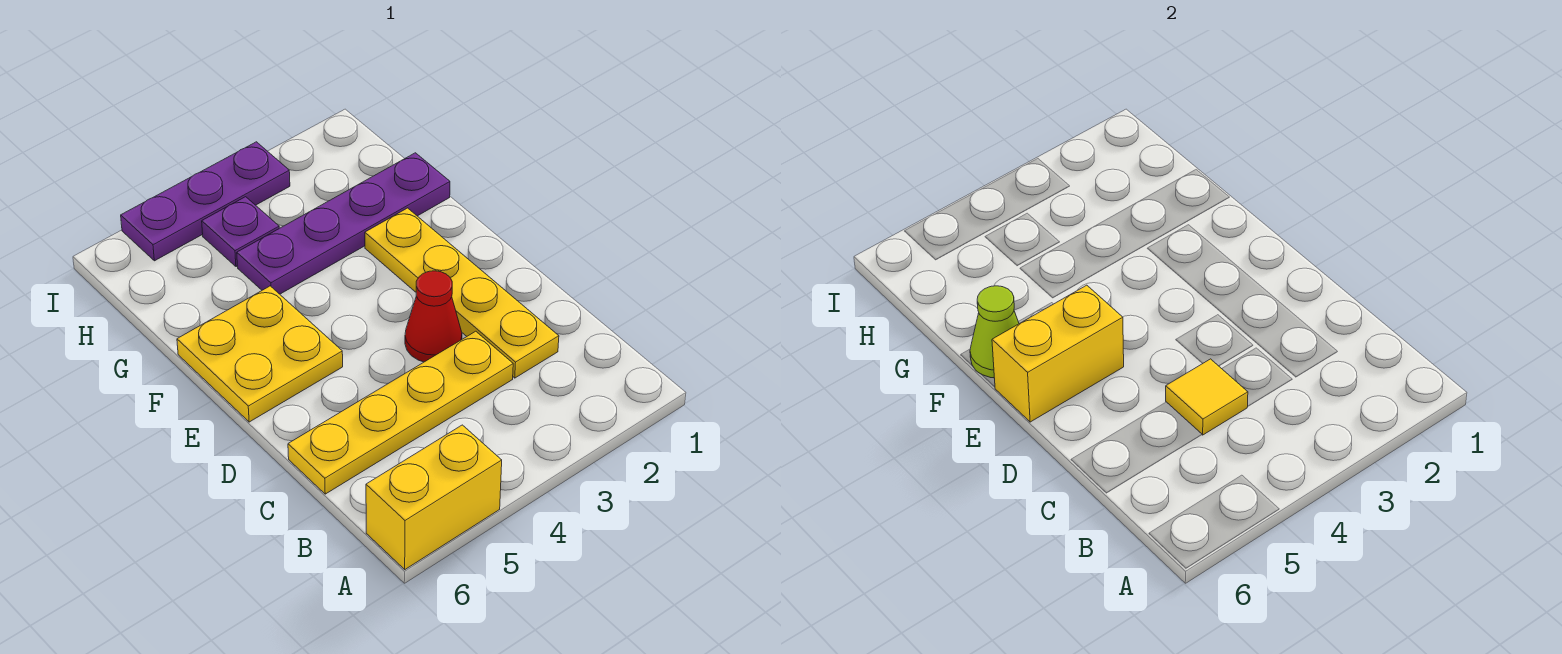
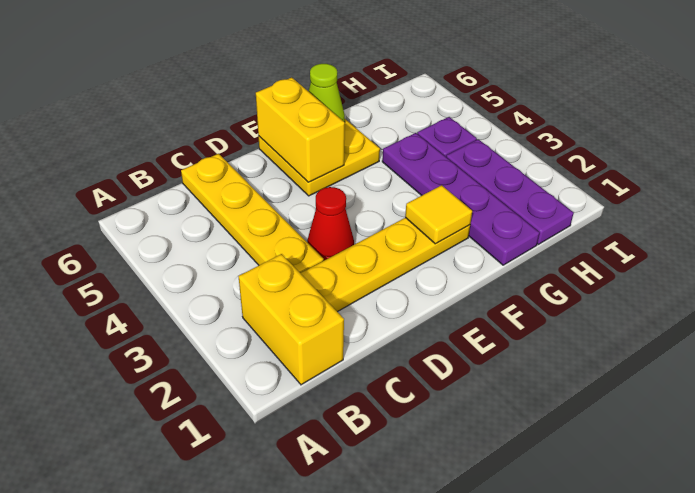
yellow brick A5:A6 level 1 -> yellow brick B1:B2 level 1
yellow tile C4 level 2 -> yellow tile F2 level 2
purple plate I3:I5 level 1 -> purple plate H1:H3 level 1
...
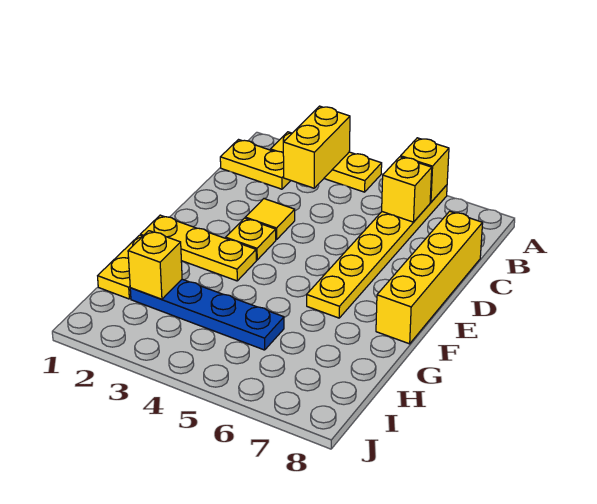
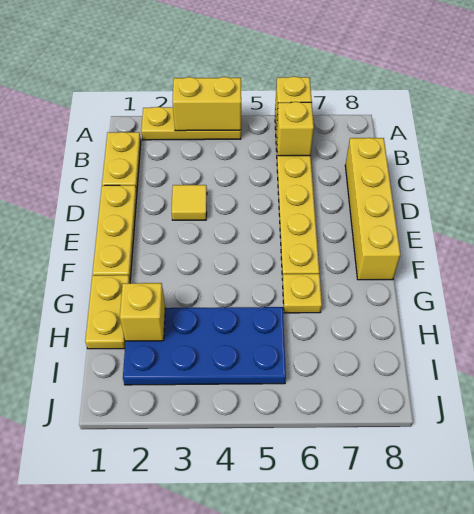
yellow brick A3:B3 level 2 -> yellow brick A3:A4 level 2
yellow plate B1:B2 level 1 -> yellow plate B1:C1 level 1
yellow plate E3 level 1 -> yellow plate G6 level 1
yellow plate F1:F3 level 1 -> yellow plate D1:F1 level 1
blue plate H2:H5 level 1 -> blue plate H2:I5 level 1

WHAT YOU HAVE TO DO: Above are some lines. Repeat exactly, and only, those from the line that has "yellow brick A5:A6" through the line that has "purple plate I3:I5".

OUTPUT OF THE EXERCISE:
yellow brick A5:A6 level 1 -> yellow brick B1:B2 level 1
yellow tile C4 level 2 -> yellow tile F2 level 2
purple plate I3:I5 level 1 -> purple plate H1:H3 level 1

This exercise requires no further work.